Problem details.
The required output is the lines below from the line containing "(331, 75) = (178, 112): orange" to the line containing "camera: 15 degrees right, 5 degrees down", inclusive, retyped exactly. No other lines belong in it.

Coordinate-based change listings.
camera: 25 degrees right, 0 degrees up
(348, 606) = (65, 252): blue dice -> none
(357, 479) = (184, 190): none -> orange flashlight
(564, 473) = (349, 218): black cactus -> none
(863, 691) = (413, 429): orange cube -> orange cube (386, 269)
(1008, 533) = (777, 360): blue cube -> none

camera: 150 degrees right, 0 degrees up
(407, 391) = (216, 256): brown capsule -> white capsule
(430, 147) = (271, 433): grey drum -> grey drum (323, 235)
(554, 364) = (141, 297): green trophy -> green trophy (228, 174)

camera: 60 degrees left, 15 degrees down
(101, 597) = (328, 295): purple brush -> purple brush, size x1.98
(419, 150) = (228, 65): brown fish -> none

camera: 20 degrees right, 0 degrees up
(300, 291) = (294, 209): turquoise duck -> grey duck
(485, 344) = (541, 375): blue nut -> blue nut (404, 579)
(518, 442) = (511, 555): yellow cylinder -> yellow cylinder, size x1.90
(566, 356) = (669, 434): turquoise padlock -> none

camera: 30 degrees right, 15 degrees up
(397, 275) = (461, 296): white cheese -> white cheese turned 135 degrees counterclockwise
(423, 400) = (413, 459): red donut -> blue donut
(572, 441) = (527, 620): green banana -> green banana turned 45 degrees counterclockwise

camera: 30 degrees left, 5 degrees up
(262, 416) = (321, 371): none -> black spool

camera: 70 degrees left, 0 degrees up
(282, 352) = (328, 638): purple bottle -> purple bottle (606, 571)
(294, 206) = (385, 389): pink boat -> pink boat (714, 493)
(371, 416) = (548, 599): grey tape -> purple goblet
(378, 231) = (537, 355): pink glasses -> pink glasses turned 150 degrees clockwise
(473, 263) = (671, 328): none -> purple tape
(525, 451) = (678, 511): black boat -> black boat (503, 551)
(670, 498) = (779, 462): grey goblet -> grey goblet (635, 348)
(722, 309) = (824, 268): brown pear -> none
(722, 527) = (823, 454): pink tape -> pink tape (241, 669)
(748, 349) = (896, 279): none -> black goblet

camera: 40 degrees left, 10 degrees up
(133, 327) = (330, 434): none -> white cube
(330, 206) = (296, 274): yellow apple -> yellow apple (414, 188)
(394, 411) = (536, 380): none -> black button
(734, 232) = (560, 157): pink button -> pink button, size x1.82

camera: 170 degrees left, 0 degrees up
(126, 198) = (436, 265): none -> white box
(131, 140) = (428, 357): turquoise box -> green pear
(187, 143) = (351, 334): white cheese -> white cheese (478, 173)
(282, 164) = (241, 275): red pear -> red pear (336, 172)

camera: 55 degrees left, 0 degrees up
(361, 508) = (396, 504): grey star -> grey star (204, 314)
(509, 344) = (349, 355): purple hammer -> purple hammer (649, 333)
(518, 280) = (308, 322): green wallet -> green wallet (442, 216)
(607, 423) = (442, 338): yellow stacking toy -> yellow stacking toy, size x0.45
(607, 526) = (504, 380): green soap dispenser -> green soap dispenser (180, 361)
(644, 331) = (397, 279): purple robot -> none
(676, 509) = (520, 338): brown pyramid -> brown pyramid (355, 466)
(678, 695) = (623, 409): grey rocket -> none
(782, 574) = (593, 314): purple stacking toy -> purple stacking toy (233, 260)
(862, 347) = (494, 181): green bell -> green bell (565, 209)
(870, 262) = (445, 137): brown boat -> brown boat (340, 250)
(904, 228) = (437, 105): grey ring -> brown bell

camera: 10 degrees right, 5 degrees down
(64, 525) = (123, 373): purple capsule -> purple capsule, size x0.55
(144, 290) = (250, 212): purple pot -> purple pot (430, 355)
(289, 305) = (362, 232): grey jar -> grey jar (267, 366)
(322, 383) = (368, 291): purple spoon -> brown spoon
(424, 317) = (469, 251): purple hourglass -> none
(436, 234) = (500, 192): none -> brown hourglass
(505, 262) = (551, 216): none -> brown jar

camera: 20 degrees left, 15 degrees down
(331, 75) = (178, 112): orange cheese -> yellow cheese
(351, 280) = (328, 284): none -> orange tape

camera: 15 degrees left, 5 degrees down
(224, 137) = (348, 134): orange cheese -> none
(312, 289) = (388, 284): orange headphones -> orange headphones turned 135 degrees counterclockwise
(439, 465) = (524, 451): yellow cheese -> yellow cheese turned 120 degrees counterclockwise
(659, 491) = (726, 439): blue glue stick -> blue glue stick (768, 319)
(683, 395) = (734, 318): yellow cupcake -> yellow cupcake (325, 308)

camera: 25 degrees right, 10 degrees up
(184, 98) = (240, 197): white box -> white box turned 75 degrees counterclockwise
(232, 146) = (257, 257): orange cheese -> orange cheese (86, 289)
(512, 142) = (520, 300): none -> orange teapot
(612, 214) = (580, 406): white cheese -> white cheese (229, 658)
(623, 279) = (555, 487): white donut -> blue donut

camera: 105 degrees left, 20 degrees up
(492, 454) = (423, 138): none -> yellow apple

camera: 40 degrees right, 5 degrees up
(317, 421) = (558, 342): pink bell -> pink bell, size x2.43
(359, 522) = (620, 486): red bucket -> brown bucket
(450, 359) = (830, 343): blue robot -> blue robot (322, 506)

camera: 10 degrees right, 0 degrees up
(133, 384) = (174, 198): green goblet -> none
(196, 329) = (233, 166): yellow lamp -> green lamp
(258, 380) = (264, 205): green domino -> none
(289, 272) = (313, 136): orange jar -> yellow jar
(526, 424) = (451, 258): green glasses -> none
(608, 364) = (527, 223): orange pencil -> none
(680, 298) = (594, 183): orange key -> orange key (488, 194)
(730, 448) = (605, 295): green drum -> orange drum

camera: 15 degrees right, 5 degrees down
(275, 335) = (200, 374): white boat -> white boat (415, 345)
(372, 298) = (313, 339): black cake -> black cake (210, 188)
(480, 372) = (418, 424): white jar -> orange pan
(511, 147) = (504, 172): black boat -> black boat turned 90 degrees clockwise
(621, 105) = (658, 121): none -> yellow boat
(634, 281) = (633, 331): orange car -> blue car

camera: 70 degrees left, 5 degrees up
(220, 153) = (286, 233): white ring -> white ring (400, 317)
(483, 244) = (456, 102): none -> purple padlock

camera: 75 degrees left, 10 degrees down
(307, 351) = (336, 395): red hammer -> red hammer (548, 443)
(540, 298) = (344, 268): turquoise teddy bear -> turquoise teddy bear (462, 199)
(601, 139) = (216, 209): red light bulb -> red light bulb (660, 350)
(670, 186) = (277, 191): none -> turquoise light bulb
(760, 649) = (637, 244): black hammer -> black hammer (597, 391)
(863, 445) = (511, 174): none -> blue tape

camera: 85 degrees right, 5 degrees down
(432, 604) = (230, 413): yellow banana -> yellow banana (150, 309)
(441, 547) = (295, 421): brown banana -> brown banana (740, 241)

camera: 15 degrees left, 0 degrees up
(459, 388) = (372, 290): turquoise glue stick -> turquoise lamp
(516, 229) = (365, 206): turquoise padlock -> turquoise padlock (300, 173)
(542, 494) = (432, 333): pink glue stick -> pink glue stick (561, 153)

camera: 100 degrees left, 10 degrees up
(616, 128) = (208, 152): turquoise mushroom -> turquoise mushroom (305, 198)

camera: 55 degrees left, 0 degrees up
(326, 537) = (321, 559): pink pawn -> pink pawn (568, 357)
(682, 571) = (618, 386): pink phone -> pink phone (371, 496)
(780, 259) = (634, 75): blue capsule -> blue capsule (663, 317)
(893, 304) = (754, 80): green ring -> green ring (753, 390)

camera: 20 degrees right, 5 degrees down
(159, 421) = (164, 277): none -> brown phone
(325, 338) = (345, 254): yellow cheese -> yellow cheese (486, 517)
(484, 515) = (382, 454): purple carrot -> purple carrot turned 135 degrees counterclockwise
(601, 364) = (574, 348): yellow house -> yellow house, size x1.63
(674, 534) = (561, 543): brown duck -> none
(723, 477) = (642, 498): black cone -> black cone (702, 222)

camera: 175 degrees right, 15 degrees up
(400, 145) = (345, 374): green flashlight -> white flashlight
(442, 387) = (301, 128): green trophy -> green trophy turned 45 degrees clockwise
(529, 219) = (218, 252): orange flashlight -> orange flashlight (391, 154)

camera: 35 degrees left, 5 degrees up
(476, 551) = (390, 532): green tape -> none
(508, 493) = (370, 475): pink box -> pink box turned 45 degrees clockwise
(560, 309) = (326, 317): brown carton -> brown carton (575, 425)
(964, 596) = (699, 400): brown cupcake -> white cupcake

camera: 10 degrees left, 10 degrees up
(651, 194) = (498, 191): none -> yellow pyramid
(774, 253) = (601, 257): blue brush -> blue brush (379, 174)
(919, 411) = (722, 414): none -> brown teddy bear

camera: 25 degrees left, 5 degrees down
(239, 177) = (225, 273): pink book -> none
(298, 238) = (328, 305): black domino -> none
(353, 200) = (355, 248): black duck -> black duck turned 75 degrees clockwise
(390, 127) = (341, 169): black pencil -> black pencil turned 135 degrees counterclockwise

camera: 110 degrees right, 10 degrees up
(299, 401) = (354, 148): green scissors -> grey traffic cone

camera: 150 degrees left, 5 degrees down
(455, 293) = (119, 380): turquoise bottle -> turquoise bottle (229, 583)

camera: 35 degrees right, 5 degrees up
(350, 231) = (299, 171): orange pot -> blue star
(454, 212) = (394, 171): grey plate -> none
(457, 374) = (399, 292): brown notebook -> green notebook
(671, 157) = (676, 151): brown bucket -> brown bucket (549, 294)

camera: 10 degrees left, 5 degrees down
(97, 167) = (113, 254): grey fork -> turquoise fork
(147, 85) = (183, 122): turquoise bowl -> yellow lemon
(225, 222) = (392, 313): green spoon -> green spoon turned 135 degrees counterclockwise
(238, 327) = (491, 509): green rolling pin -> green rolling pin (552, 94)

Written answer.
(331, 75) = (178, 112): orange cheese -> yellow cheese
(351, 280) = (328, 284): none -> orange tape

camera: 15 degrees left, 5 degrees down
(224, 137) = (348, 134): orange cheese -> none
(312, 289) = (388, 284): orange headphones -> orange headphones turned 135 degrees counterclockwise
(439, 465) = (524, 451): yellow cheese -> yellow cheese turned 120 degrees counterclockwise
(659, 491) = (726, 439): blue glue stick -> blue glue stick (768, 319)
(683, 395) = (734, 318): yellow cupcake -> yellow cupcake (325, 308)

camera: 25 degrees right, 10 degrees up
(184, 98) = (240, 197): white box -> white box turned 75 degrees counterclockwise
(232, 146) = (257, 257): orange cheese -> orange cheese (86, 289)
(512, 142) = (520, 300): none -> orange teapot
(612, 214) = (580, 406): white cheese -> white cheese (229, 658)
(623, 279) = (555, 487): white donut -> blue donut

camera: 105 degrees left, 20 degrees up
(492, 454) = (423, 138): none -> yellow apple

camera: 40 degrees right, 5 degrees up
(317, 421) = (558, 342): pink bell -> pink bell, size x2.43
(359, 522) = (620, 486): red bucket -> brown bucket
(450, 359) = (830, 343): blue robot -> blue robot (322, 506)

camera: 10 degrees right, 0 degrees up
(133, 384) = (174, 198): green goblet -> none
(196, 329) = (233, 166): yellow lamp -> green lamp
(258, 380) = (264, 205): green domino -> none
(289, 272) = (313, 136): orange jar -> yellow jar
(526, 424) = (451, 258): green glasses -> none
(608, 364) = (527, 223): orange pencil -> none
(680, 298) = (594, 183): orange key -> orange key (488, 194)
(730, 448) = (605, 295): green drum -> orange drum

camera: 15 degrees right, 5 degrees down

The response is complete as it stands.